#### Work instructions:
Where a line holds the word "white", copy that line from the data below.

(Exercise material begins)

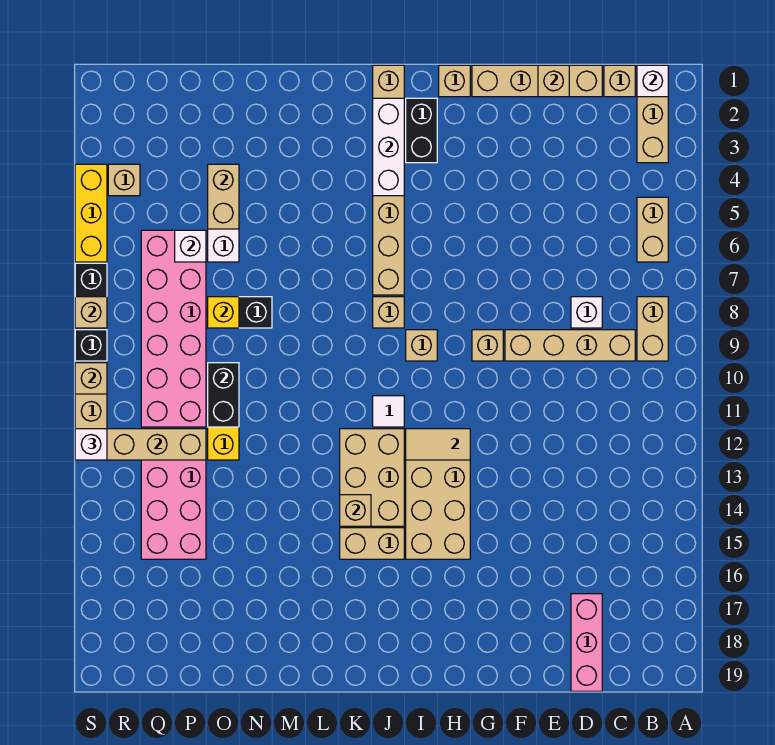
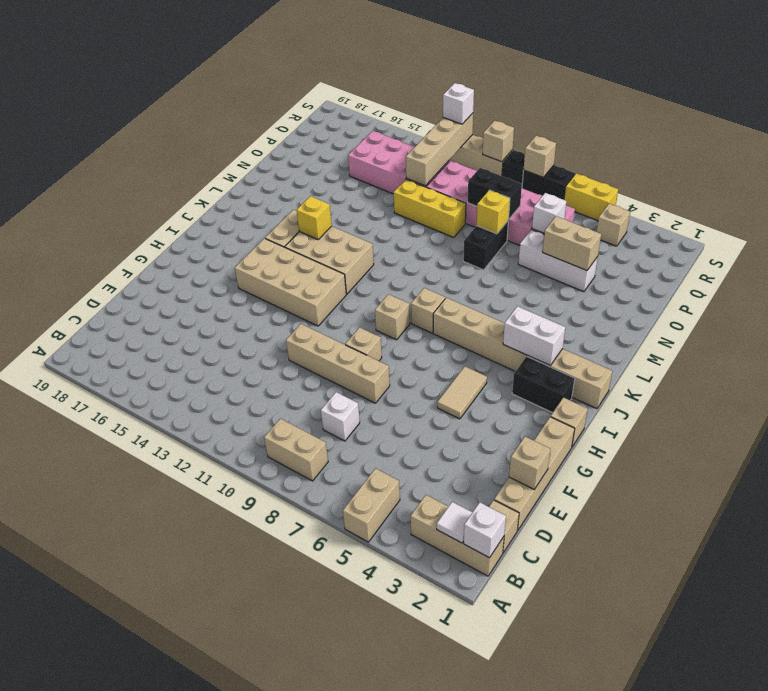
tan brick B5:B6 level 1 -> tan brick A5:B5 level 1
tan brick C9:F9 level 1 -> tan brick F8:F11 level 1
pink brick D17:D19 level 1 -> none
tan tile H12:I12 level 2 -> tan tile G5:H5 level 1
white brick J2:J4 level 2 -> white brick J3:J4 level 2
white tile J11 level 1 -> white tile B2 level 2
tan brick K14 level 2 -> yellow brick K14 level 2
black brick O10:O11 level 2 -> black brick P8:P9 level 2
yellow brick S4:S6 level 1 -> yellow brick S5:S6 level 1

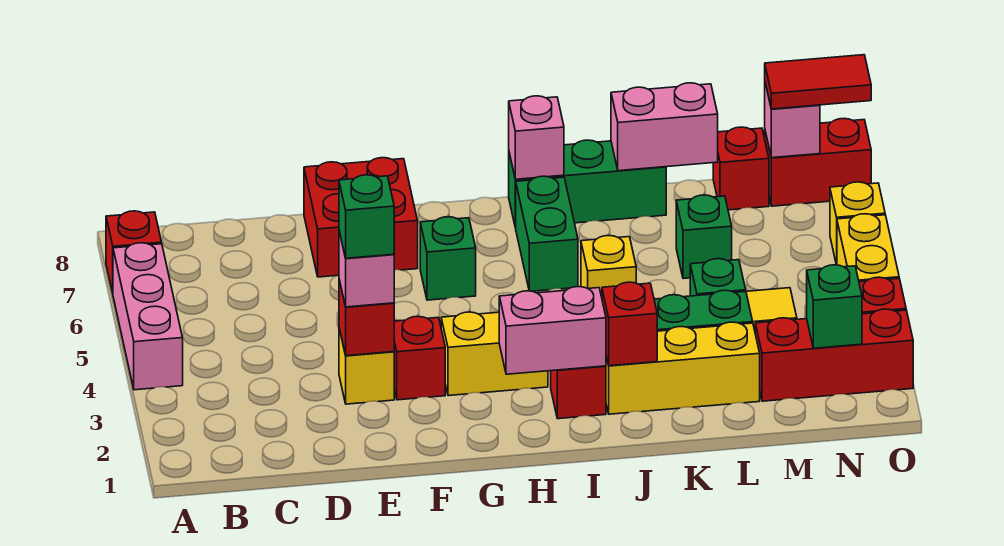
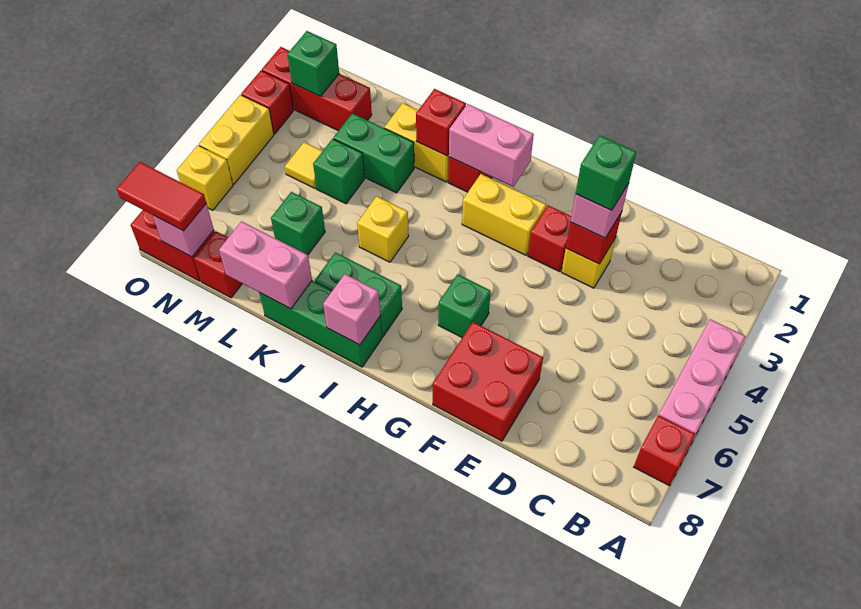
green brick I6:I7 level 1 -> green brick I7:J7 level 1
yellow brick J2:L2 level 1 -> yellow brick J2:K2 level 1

(Exercise material ends)

#### Response below:
white brick J2:J4 level 2 -> white brick J3:J4 level 2
white tile J11 level 1 -> white tile B2 level 2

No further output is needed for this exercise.